→ **Task item**: In the records below, reproduce exactly the lines from the one containing "none -> black round brick G8 level 1" through the one containing "none -> cyan brick E4 level 2", both included, and omit the pictures.
Content starts
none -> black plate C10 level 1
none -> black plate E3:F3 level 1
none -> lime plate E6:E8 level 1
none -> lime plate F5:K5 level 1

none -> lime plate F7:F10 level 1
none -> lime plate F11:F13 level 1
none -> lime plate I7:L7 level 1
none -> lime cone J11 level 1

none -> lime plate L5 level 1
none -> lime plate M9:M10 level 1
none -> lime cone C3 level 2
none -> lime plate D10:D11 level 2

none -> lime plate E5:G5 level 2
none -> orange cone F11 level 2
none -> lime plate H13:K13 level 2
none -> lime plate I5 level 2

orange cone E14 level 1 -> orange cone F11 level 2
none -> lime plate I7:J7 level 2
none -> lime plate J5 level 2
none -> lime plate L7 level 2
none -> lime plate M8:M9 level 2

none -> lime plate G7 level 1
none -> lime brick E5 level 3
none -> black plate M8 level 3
Content ends
Content starts
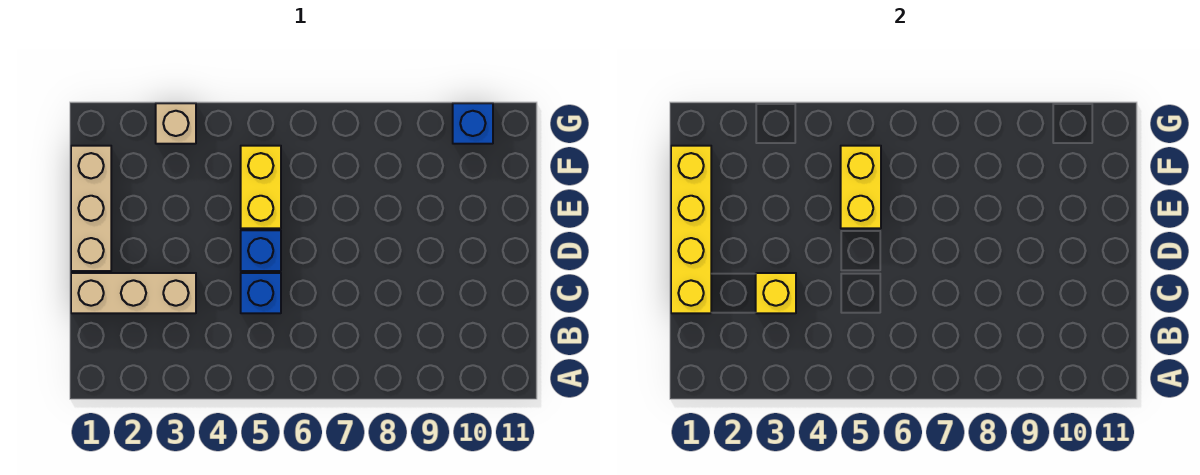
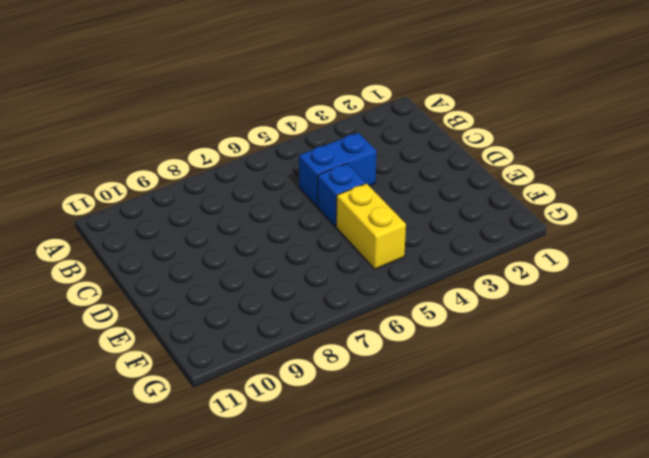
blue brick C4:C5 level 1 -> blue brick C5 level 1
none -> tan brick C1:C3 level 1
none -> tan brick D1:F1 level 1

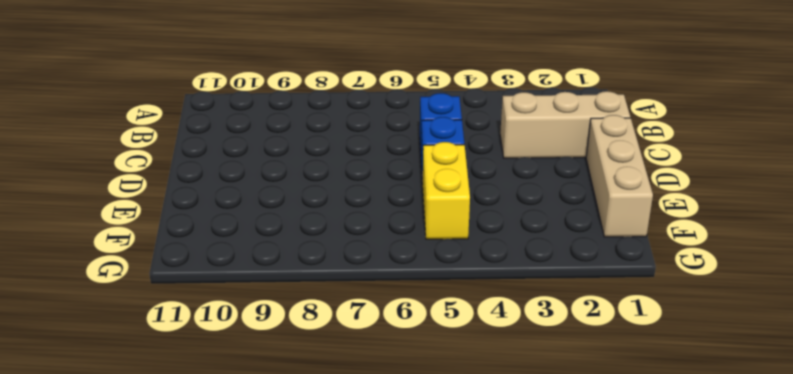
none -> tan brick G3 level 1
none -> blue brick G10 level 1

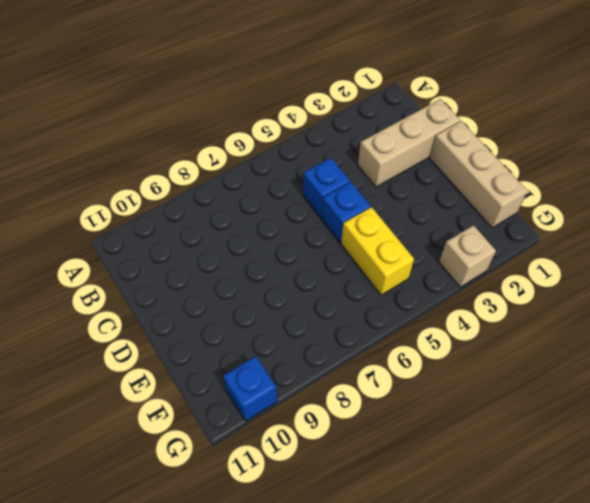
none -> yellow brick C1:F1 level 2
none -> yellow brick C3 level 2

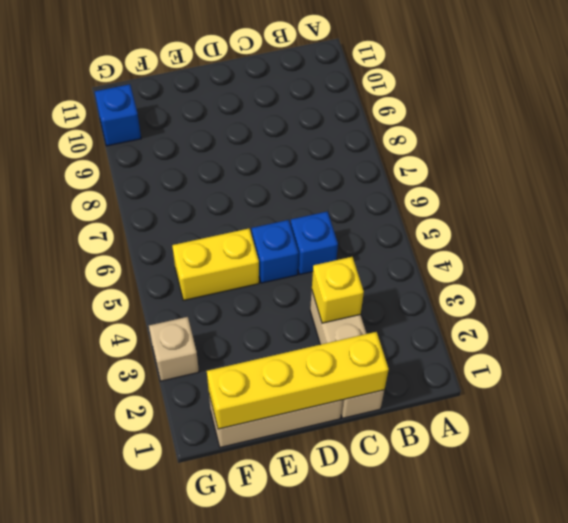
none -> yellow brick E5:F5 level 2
Content ends
Content starts
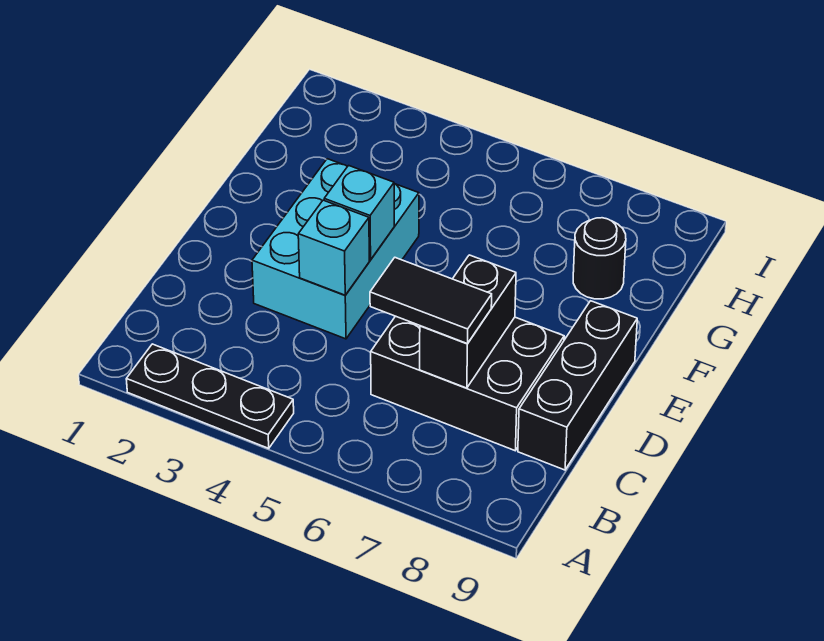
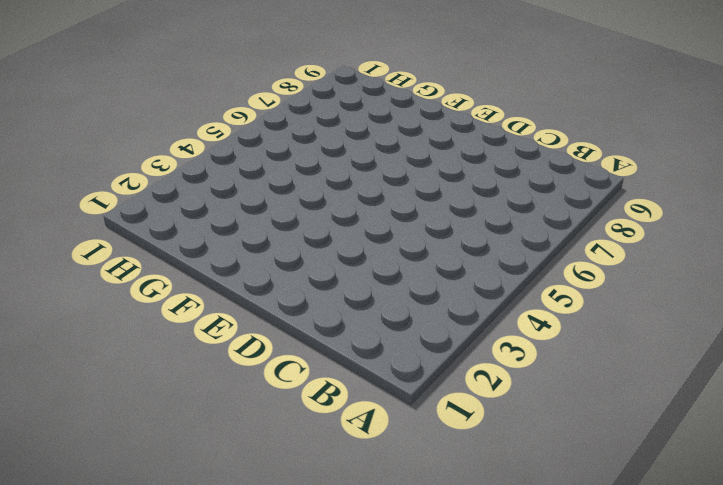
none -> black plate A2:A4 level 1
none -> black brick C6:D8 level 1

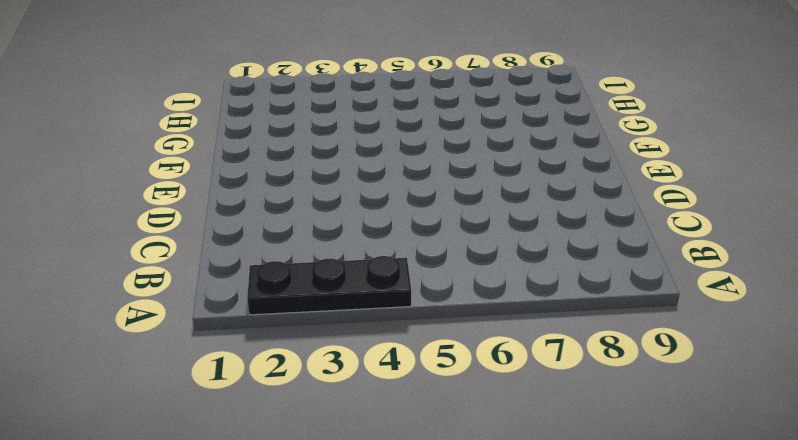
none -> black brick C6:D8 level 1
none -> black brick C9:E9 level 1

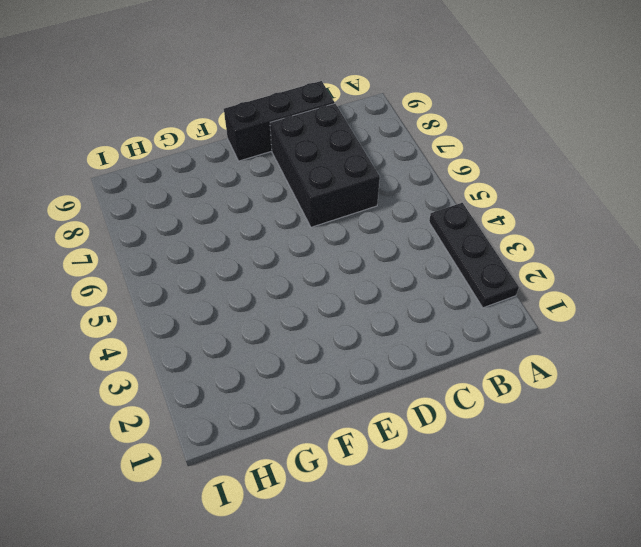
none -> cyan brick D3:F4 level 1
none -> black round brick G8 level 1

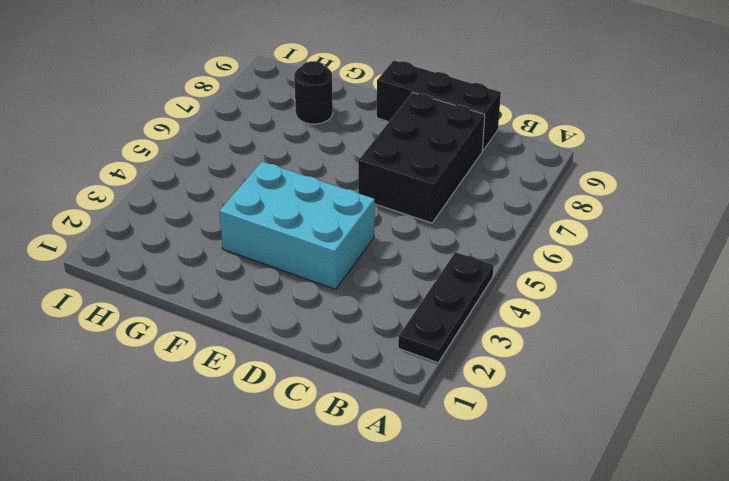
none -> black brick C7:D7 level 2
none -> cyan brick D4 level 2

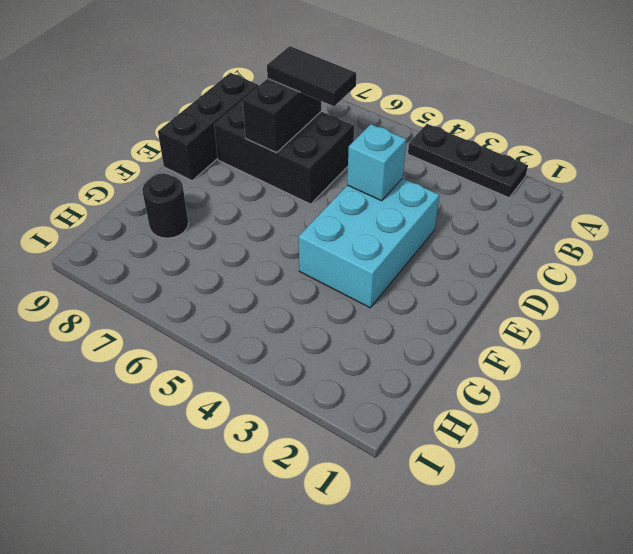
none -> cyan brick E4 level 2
Content ends
→ **Task solution**:
none -> black round brick G8 level 1

none -> black brick C7:D7 level 2
none -> cyan brick D4 level 2

none -> cyan brick E4 level 2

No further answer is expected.